_Required action:_
Provide only the number of lines in the records below that include "SONAR".

_Material supplied:_
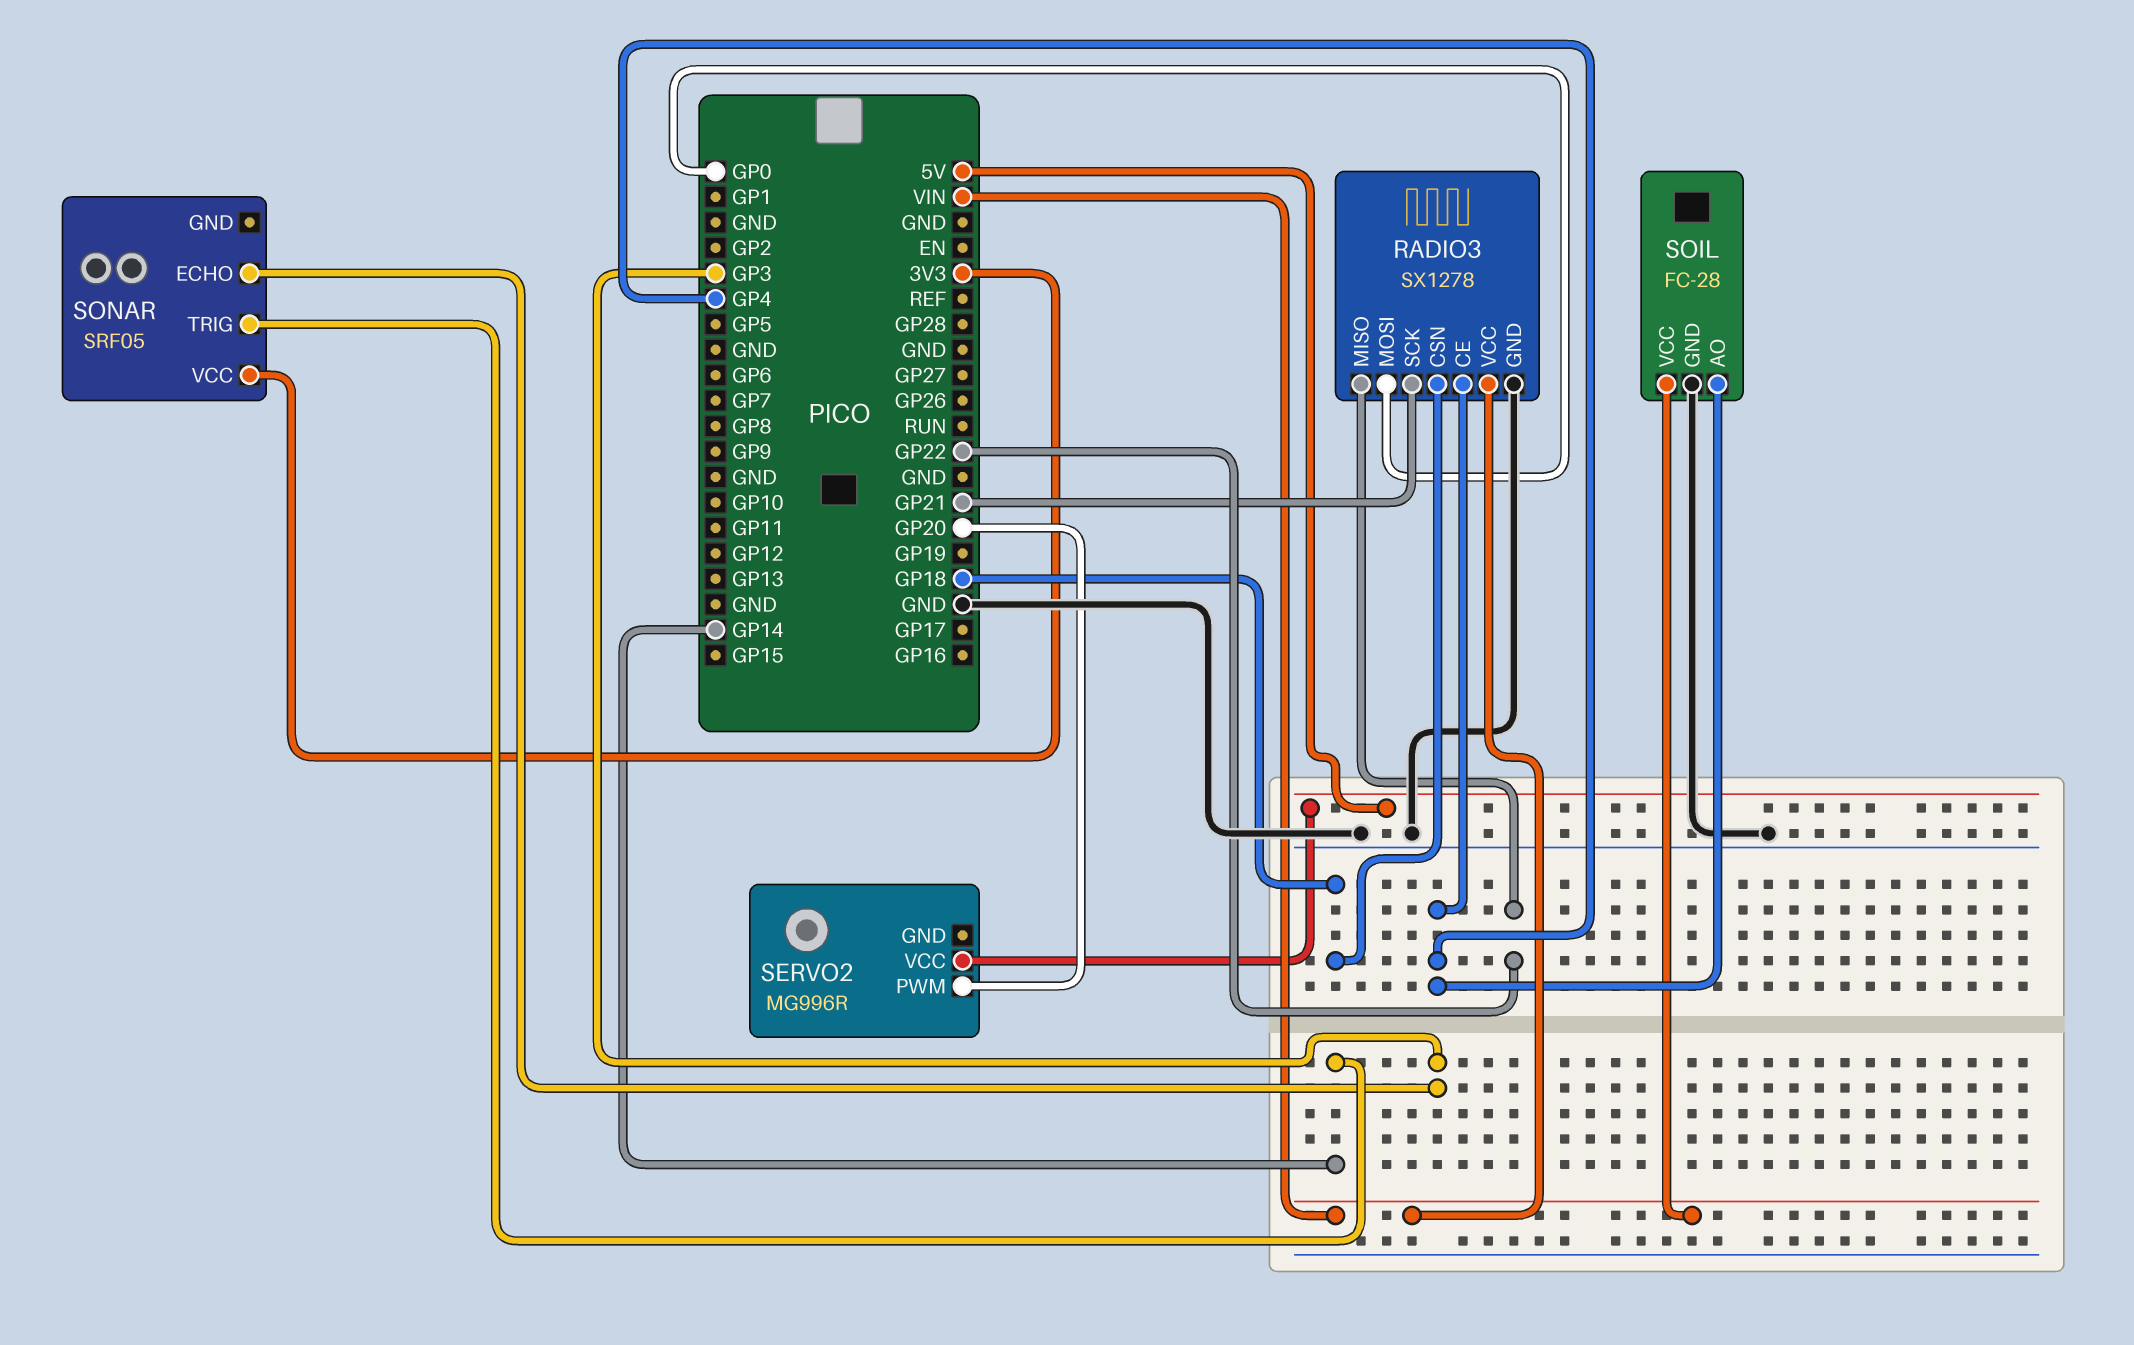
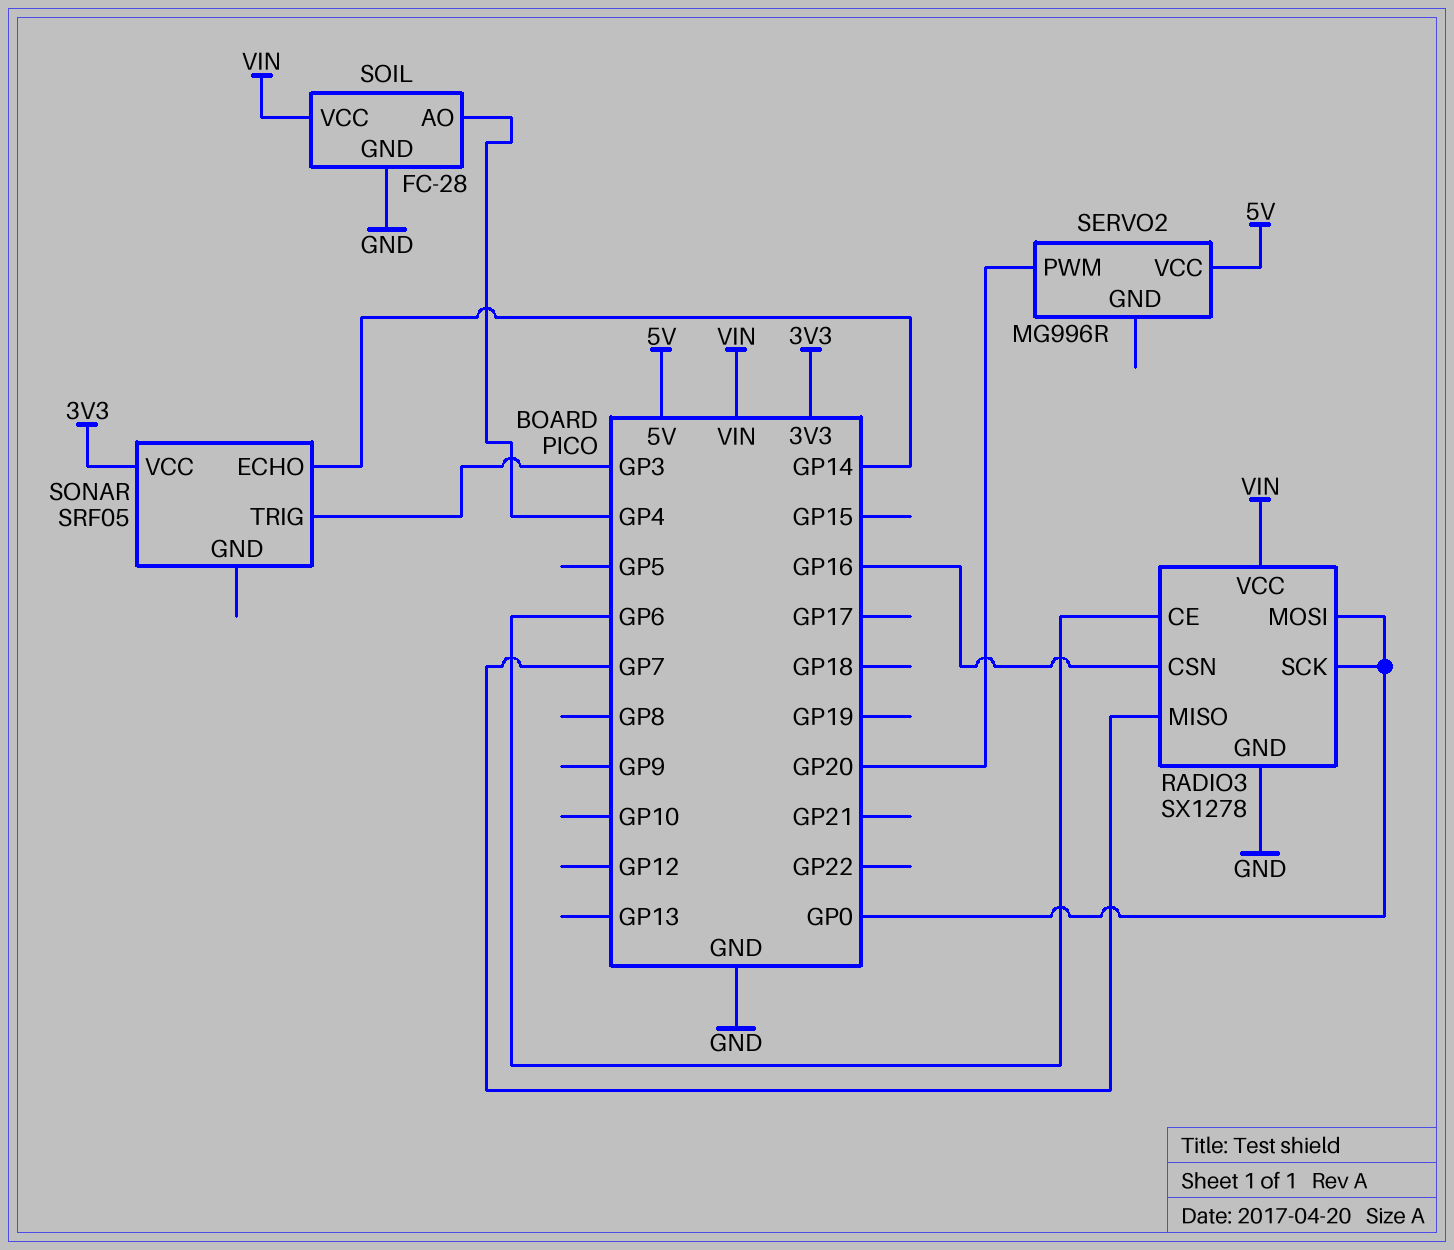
RADIO3 pin CE: GP4 -> GP6
RADIO3 pin CSN: GP18 -> GP16
RADIO3 pin MISO: GP22 -> GP7
RADIO3 pin SCK: GP21 -> GP0
SONAR pin ECHO: GP3 -> GP14
SONAR pin TRIG: GP14 -> GP3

_The completed task:_
2